Written instruction: Copy out the whole listing below line for line, leaving out the pictures.

(Pointing listing for screenshots and pages)
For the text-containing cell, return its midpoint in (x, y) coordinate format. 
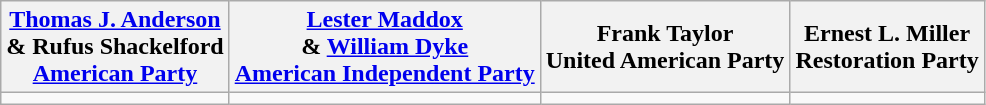
Thomas J. Anderson & Rufus ShackelfordAmerican Party (115, 47)
Ernest L. MillerRestoration Party (887, 47)
Lester Maddox & William DykeAmerican Independent Party (384, 47)
Frank TaylorUnited American Party (665, 47)
Search for the cell housing the specified text and yield its [X, Y] center coordinate. 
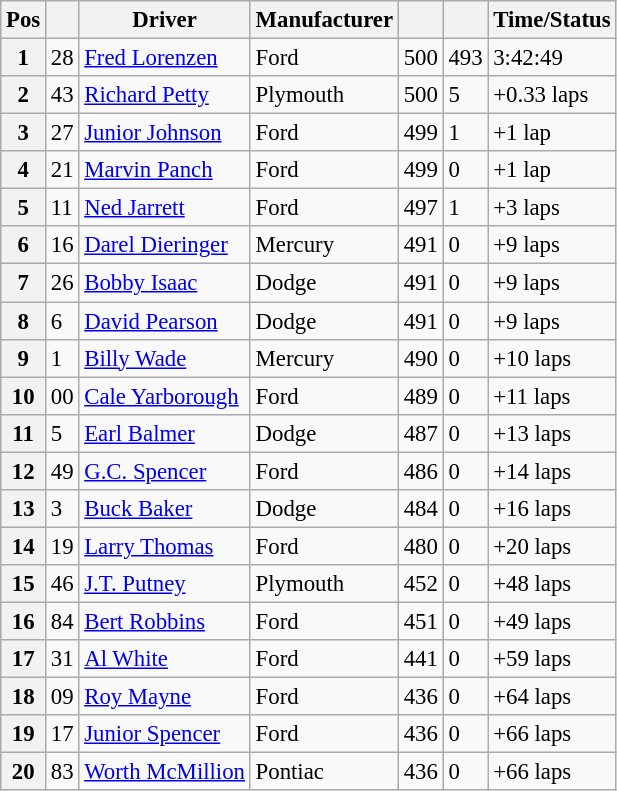
13 [24, 509]
480 [420, 546]
84 [62, 621]
20 [24, 772]
+13 laps [552, 433]
4 [24, 170]
21 [62, 170]
14 [24, 546]
J.T. Putney [164, 584]
452 [420, 584]
Fred Lorenzen [164, 58]
Al White [164, 659]
G.C. Spencer [164, 471]
Ned Jarrett [164, 208]
10 [24, 396]
15 [24, 584]
09 [62, 697]
+64 laps [552, 697]
Richard Petty [164, 95]
+0.33 laps [552, 95]
490 [420, 358]
Cale Yarborough [164, 396]
46 [62, 584]
+49 laps [552, 621]
9 [24, 358]
8 [24, 321]
Bobby Isaac [164, 283]
27 [62, 133]
31 [62, 659]
487 [420, 433]
David Pearson [164, 321]
43 [62, 95]
Earl Balmer [164, 433]
18 [24, 697]
Worth McMillion [164, 772]
2 [24, 95]
Manufacturer [324, 20]
Pos [24, 20]
Marvin Panch [164, 170]
Larry Thomas [164, 546]
Time/Status [552, 20]
484 [420, 509]
Junior Spencer [164, 734]
Buck Baker [164, 509]
Billy Wade [164, 358]
26 [62, 283]
83 [62, 772]
+48 laps [552, 584]
Driver [164, 20]
Pontiac [324, 772]
497 [420, 208]
12 [24, 471]
Bert Robbins [164, 621]
+16 laps [552, 509]
3:42:49 [552, 58]
+3 laps [552, 208]
493 [466, 58]
+14 laps [552, 471]
+20 laps [552, 546]
489 [420, 396]
486 [420, 471]
Darel Dieringer [164, 245]
49 [62, 471]
+11 laps [552, 396]
+59 laps [552, 659]
451 [420, 621]
441 [420, 659]
+10 laps [552, 358]
28 [62, 58]
Junior Johnson [164, 133]
7 [24, 283]
Roy Mayne [164, 697]
00 [62, 396]
Determine the (x, y) coordinate at the center of the cell enclosing the given text.  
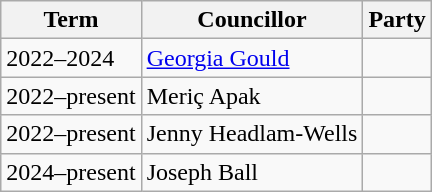
Councillor (252, 20)
2022–2024 (71, 58)
2024–present (71, 172)
Georgia Gould (252, 58)
Joseph Ball (252, 172)
Meriç Apak (252, 96)
Jenny Headlam-Wells (252, 134)
Term (71, 20)
Party (397, 20)
Search for the cell housing the specified text and yield its (X, Y) center coordinate. 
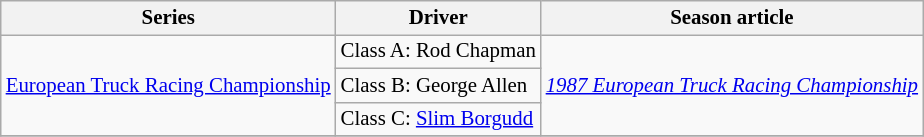
Season article (732, 18)
1987 European Truck Racing Championship (732, 85)
European Truck Racing Championship (168, 85)
Class B: George Allen (438, 85)
Class C: Slim Borgudd (438, 119)
Driver (438, 18)
Series (168, 18)
Class A: Rod Chapman (438, 51)
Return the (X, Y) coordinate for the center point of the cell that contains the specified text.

Task solution:
For the text-containing cell, return its midpoint in (x, y) coordinate format. 
Thomas J. Anderson & Rufus ShackelfordAmerican Party (115, 47)
Ernest L. MillerRestoration Party (887, 47)
Lester Maddox & William DykeAmerican Independent Party (384, 47)
Frank TaylorUnited American Party (665, 47)
Search for the cell housing the specified text and yield its [X, Y] center coordinate. 
13 [24, 509]
480 [420, 546]
84 [62, 621]
20 [24, 772]
+13 laps [552, 433]
4 [24, 170]
21 [62, 170]
14 [24, 546]
J.T. Putney [164, 584]
452 [420, 584]
Fred Lorenzen [164, 58]
Al White [164, 659]
G.C. Spencer [164, 471]
Ned Jarrett [164, 208]
10 [24, 396]
15 [24, 584]
09 [62, 697]
+64 laps [552, 697]
Richard Petty [164, 95]
+0.33 laps [552, 95]
490 [420, 358]
Cale Yarborough [164, 396]
46 [62, 584]
+49 laps [552, 621]
9 [24, 358]
8 [24, 321]
Bobby Isaac [164, 283]
27 [62, 133]
31 [62, 659]
487 [420, 433]
David Pearson [164, 321]
43 [62, 95]
Earl Balmer [164, 433]
18 [24, 697]
Worth McMillion [164, 772]
2 [24, 95]
Manufacturer [324, 20]
Pos [24, 20]
Marvin Panch [164, 170]
Larry Thomas [164, 546]
Time/Status [552, 20]
484 [420, 509]
Junior Spencer [164, 734]
Buck Baker [164, 509]
Billy Wade [164, 358]
26 [62, 283]
83 [62, 772]
+48 laps [552, 584]
Driver [164, 20]
Pontiac [324, 772]
497 [420, 208]
12 [24, 471]
Bert Robbins [164, 621]
+16 laps [552, 509]
3:42:49 [552, 58]
+3 laps [552, 208]
493 [466, 58]
+14 laps [552, 471]
+20 laps [552, 546]
489 [420, 396]
486 [420, 471]
Darel Dieringer [164, 245]
49 [62, 471]
+11 laps [552, 396]
+59 laps [552, 659]
451 [420, 621]
441 [420, 659]
+10 laps [552, 358]
28 [62, 58]
Junior Johnson [164, 133]
7 [24, 283]
Roy Mayne [164, 697]
00 [62, 396]
Determine the (x, y) coordinate at the center of the cell enclosing the given text.  
Councillor (252, 20)
2022–2024 (71, 58)
2024–present (71, 172)
Georgia Gould (252, 58)
Joseph Ball (252, 172)
Meriç Apak (252, 96)
Jenny Headlam-Wells (252, 134)
Term (71, 20)
Party (397, 20)
Search for the cell housing the specified text and yield its (X, Y) center coordinate. 
Season article (732, 18)
1987 European Truck Racing Championship (732, 85)
European Truck Racing Championship (168, 85)
Class B: George Allen (438, 85)
Class C: Slim Borgudd (438, 119)
Driver (438, 18)
Series (168, 18)
Class A: Rod Chapman (438, 51)
Return the (X, Y) coordinate for the center point of the cell that contains the specified text.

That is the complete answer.